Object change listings
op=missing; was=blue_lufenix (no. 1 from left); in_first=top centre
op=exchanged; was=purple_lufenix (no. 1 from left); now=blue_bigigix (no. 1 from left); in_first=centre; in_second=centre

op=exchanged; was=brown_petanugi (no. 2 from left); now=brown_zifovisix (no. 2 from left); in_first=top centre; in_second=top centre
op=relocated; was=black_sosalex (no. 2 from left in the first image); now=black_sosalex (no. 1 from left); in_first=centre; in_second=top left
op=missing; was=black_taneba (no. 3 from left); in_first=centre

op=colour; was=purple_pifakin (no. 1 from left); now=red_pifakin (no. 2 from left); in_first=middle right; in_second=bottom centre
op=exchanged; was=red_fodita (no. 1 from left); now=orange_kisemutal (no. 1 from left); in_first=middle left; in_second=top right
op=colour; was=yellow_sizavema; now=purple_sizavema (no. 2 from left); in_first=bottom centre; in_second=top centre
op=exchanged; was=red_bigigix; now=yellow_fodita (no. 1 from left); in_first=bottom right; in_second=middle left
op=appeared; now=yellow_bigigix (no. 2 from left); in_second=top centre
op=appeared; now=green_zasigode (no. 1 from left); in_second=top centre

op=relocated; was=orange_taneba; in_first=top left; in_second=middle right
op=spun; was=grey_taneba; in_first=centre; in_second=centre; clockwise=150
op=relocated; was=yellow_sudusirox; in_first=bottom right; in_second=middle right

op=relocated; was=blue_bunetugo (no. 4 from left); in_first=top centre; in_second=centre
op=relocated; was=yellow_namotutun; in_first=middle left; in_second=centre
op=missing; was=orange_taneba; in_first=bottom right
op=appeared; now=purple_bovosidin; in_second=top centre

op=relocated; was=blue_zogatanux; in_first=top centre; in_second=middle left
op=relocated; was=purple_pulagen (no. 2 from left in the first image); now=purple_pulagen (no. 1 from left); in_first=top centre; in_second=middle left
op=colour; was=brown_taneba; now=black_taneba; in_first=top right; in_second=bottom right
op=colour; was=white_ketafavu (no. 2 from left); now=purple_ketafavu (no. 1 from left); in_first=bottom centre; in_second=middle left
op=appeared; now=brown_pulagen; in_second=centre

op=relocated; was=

__Task details__: Give the entries once more, exactly as they appear.

__Task response__:
op=missing; was=blue_lufenix (no. 1 from left); in_first=top centre
op=exchanged; was=purple_lufenix (no. 1 from left); now=blue_bigigix (no. 1 from left); in_first=centre; in_second=centre

op=exchanged; was=brown_petanugi (no. 2 from left); now=brown_zifovisix (no. 2 from left); in_first=top centre; in_second=top centre
op=relocated; was=black_sosalex (no. 2 from left in the first image); now=black_sosalex (no. 1 from left); in_first=centre; in_second=top left
op=missing; was=black_taneba (no. 3 from left); in_first=centre

op=colour; was=purple_pifakin (no. 1 from left); now=red_pifakin (no. 2 from left); in_first=middle right; in_second=bottom centre
op=exchanged; was=red_fodita (no. 1 from left); now=orange_kisemutal (no. 1 from left); in_first=middle left; in_second=top right
op=colour; was=yellow_sizavema; now=purple_sizavema (no. 2 from left); in_first=bottom centre; in_second=top centre
op=exchanged; was=red_bigigix; now=yellow_fodita (no. 1 from left); in_first=bottom right; in_second=middle left
op=appeared; now=yellow_bigigix (no. 2 from left); in_second=top centre
op=appeared; now=green_zasigode (no. 1 from left); in_second=top centre

op=relocated; was=orange_taneba; in_first=top left; in_second=middle right
op=spun; was=grey_taneba; in_first=centre; in_second=centre; clockwise=150
op=relocated; was=yellow_sudusirox; in_first=bottom right; in_second=middle right

op=relocated; was=blue_bunetugo (no. 4 from left); in_first=top centre; in_second=centre
op=relocated; was=yellow_namotutun; in_first=middle left; in_second=centre
op=missing; was=orange_taneba; in_first=bottom right
op=appeared; now=purple_bovosidin; in_second=top centre

op=relocated; was=blue_zogatanux; in_first=top centre; in_second=middle left
op=relocated; was=purple_pulagen (no. 2 from left in the first image); now=purple_pulagen (no. 1 from left); in_first=top centre; in_second=middle left
op=colour; was=brown_taneba; now=black_taneba; in_first=top right; in_second=bottom right
op=colour; was=white_ketafavu (no. 2 from left); now=purple_ketafavu (no. 1 from left); in_first=bottom centre; in_second=middle left
op=appeared; now=brown_pulagen; in_second=centre

op=relocated; was=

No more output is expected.